_Data for review_
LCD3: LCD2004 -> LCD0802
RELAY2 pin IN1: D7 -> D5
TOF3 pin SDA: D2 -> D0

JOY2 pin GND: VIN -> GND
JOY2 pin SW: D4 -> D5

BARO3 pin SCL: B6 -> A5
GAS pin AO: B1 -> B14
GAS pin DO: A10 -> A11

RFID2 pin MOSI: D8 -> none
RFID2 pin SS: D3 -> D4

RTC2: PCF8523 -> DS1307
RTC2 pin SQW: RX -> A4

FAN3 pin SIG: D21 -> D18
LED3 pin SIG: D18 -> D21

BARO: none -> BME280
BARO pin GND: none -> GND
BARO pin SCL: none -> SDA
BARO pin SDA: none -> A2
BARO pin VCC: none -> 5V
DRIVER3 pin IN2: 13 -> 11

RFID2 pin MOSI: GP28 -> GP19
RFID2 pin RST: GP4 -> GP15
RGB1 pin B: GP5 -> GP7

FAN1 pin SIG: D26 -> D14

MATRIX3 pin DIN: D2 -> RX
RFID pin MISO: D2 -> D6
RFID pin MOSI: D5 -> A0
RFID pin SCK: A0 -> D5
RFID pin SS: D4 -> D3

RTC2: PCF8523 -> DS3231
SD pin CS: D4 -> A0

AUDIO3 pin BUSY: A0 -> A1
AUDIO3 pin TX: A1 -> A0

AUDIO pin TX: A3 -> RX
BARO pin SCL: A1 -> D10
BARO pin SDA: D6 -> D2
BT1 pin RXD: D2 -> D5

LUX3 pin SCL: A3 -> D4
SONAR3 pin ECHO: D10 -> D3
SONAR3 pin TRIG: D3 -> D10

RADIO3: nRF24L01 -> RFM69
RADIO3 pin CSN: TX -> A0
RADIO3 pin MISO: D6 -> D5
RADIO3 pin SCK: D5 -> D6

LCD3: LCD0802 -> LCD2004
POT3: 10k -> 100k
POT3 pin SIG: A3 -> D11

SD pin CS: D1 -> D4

_Task goal_
Your answer should consist only of the number of lines in the entries above that include "none".

_Answer for the task_
6